[Source data — start]

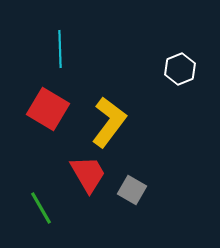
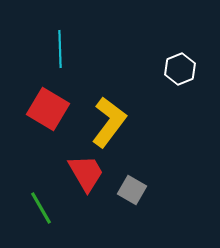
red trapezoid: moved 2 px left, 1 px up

[Source data — finish]
[Source data — start]

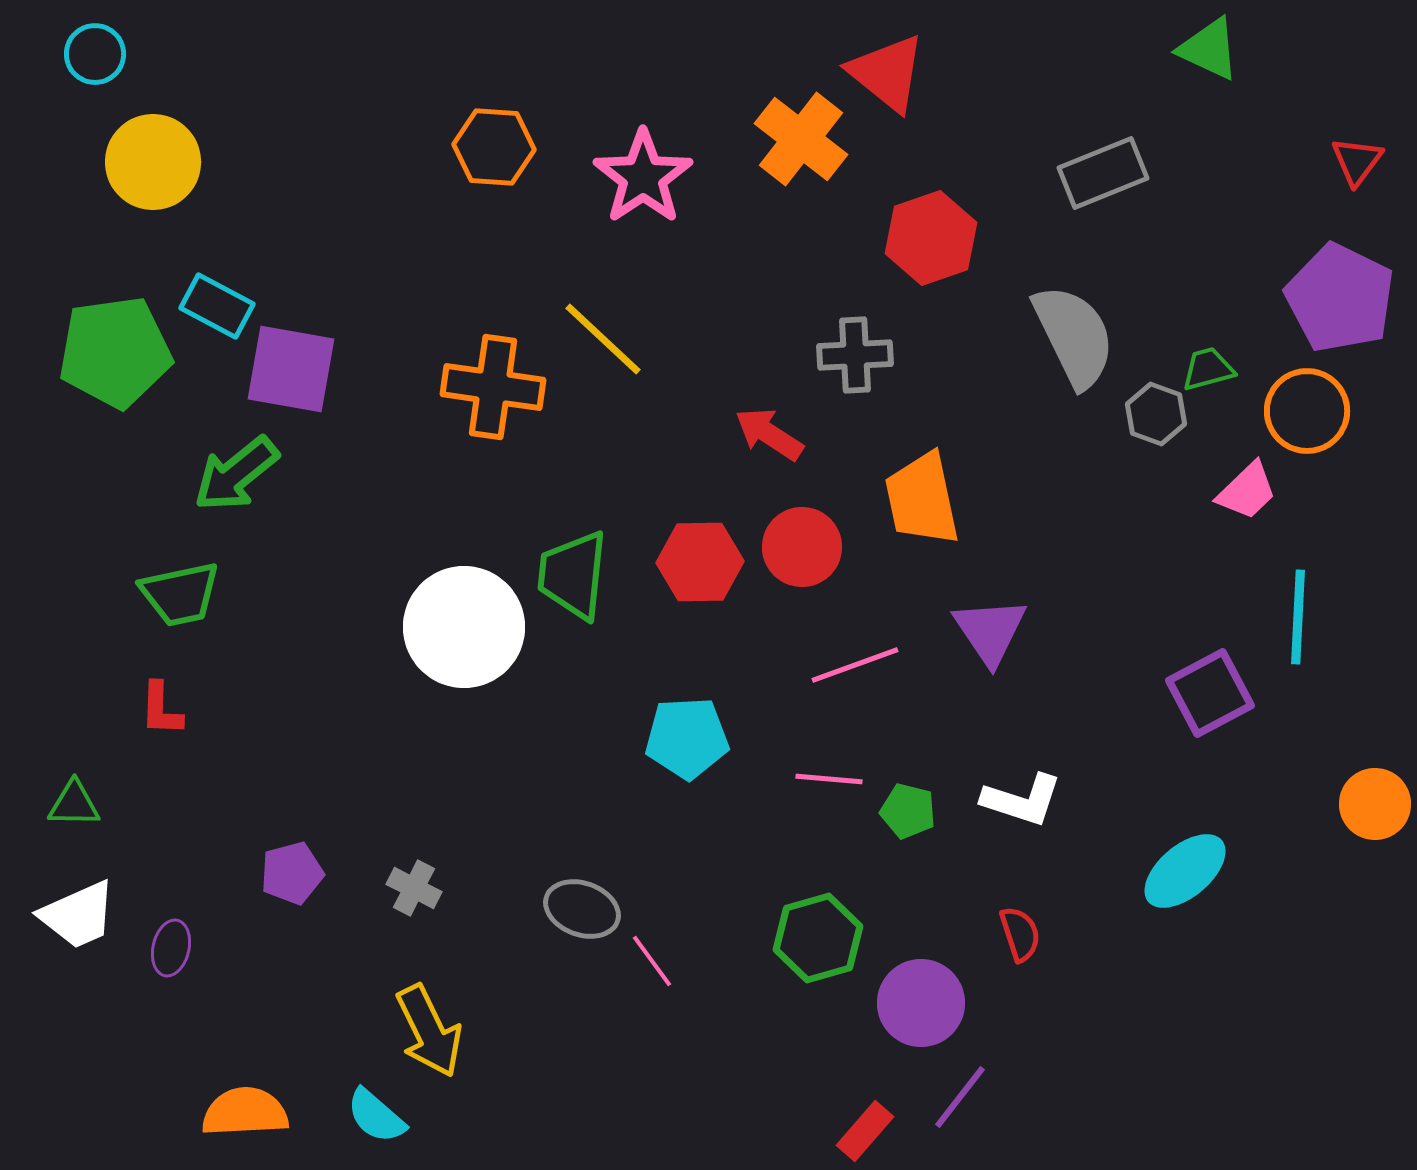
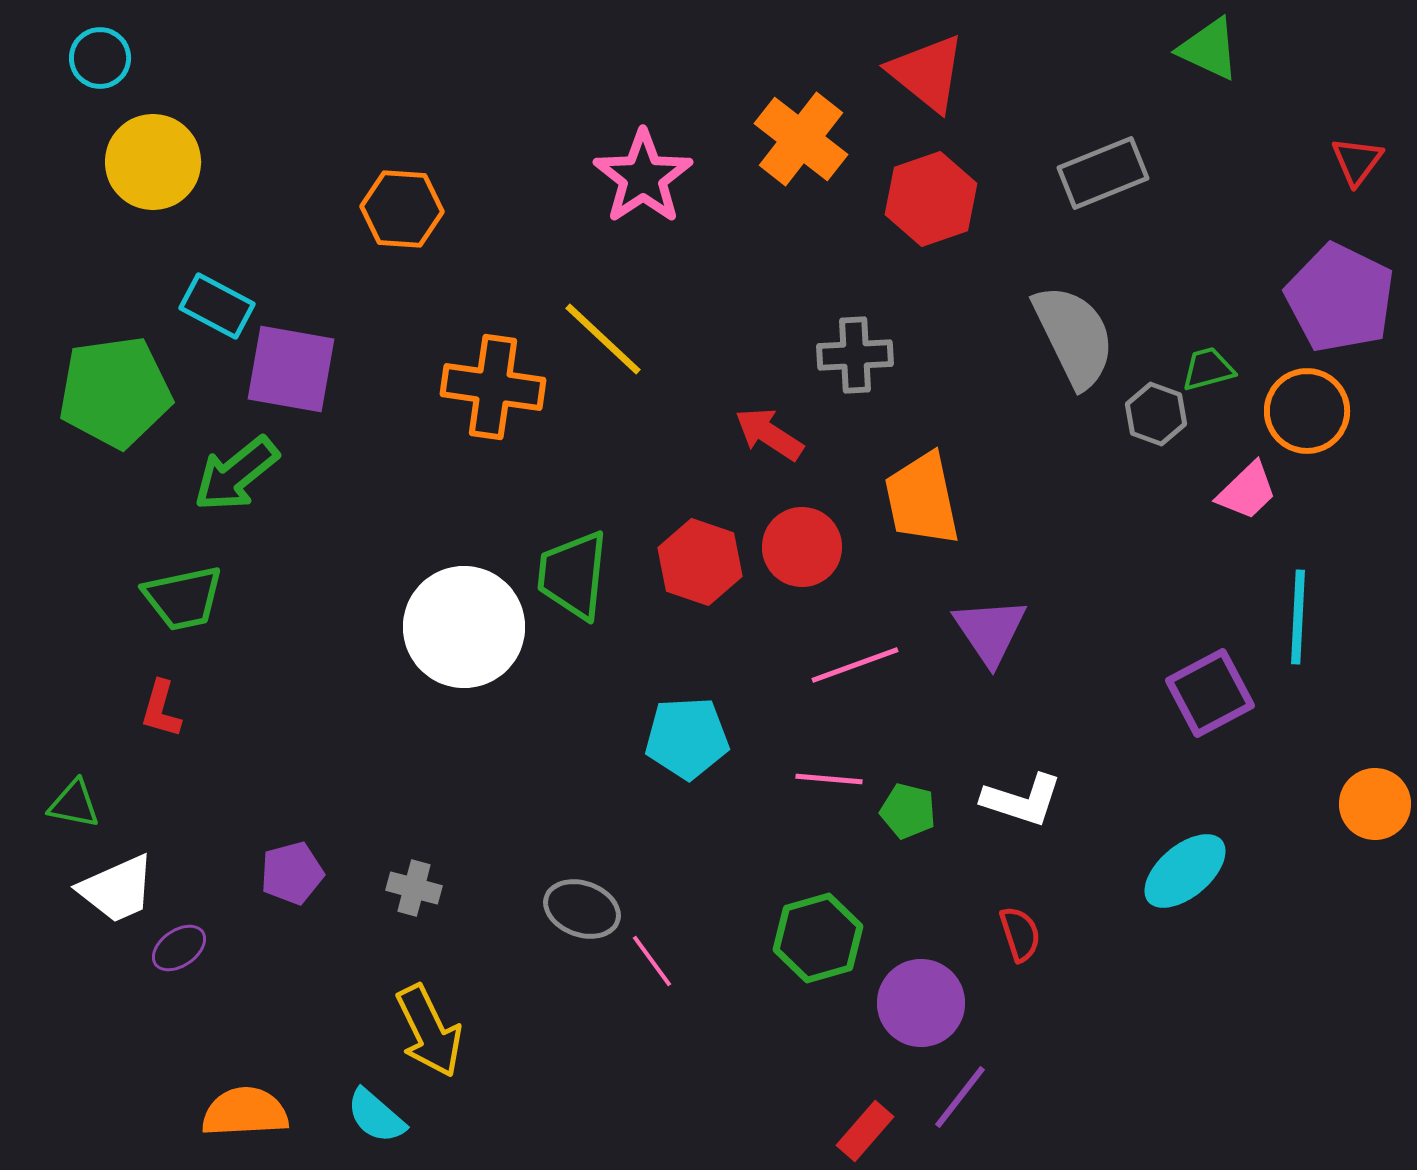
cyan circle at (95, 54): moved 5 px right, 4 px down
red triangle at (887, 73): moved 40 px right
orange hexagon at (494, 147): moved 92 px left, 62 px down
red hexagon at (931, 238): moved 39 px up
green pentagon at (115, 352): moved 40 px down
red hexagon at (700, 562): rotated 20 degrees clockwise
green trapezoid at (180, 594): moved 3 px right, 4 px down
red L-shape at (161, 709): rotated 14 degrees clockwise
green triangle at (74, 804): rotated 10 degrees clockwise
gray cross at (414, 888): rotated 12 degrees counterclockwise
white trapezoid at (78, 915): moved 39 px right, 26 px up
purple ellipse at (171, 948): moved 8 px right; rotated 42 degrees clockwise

[Source data — finish]

• Task objective: Starting at the line that contains "red triangle at (887, 73): moved 40 px right" and stopping after the line that contains "green triangle at", write out every line exactly as it appears above, and no other line.

• Answer section:
red triangle at (887, 73): moved 40 px right
orange hexagon at (494, 147): moved 92 px left, 62 px down
red hexagon at (931, 238): moved 39 px up
green pentagon at (115, 352): moved 40 px down
red hexagon at (700, 562): rotated 20 degrees clockwise
green trapezoid at (180, 594): moved 3 px right, 4 px down
red L-shape at (161, 709): rotated 14 degrees clockwise
green triangle at (74, 804): rotated 10 degrees clockwise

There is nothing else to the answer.